• **Provided material**:
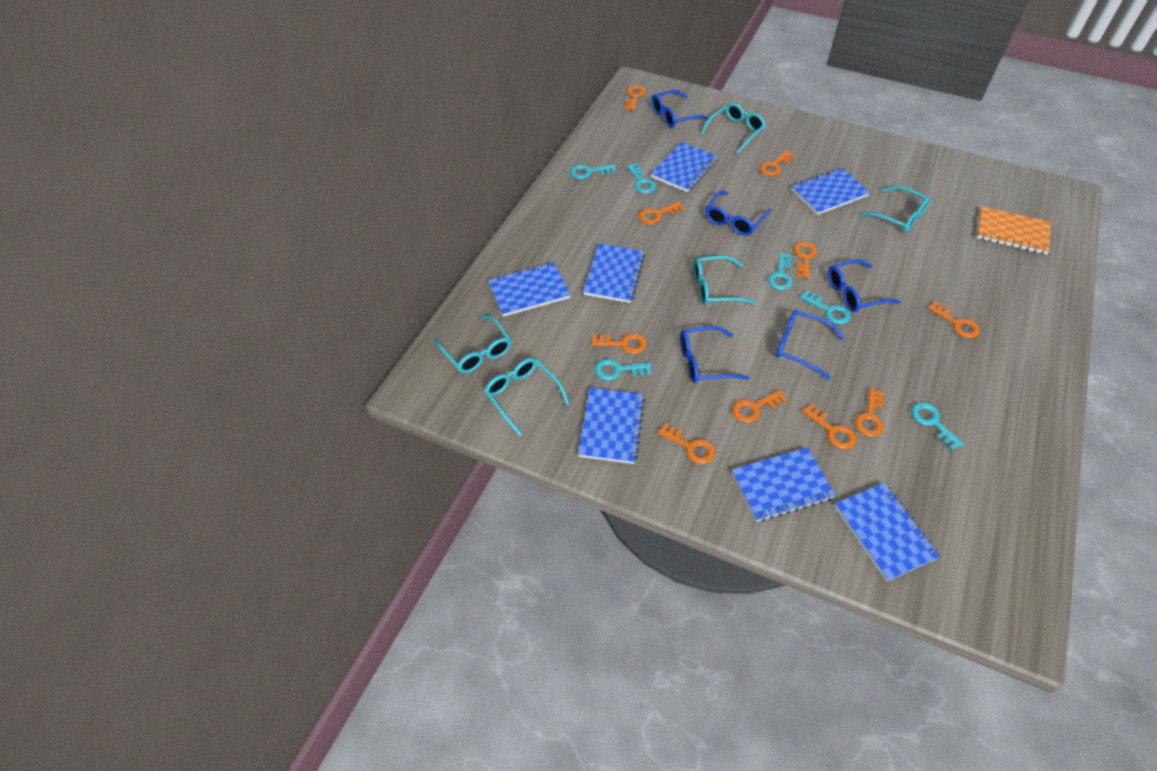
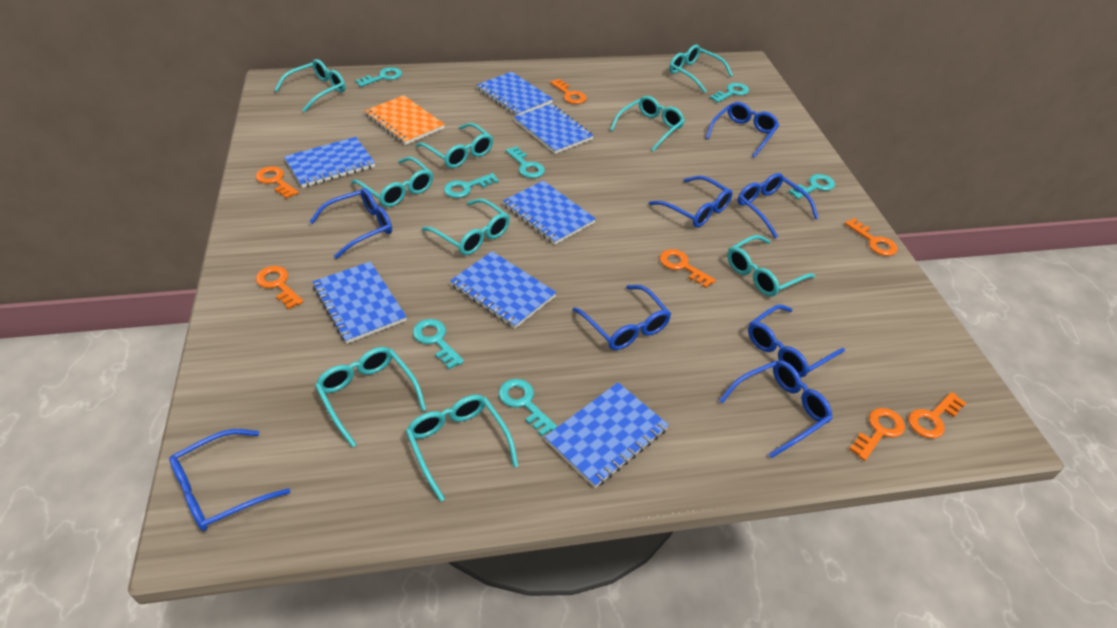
blue glasses: 5 -> 8
orange key: 10 -> 7
turquoise glasses: 5 -> 9
turquoise key: 6 -> 7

• **Required action**: Collect each line above holding the string "turquoise".

• **Written response**:
turquoise glasses: 5 -> 9
turquoise key: 6 -> 7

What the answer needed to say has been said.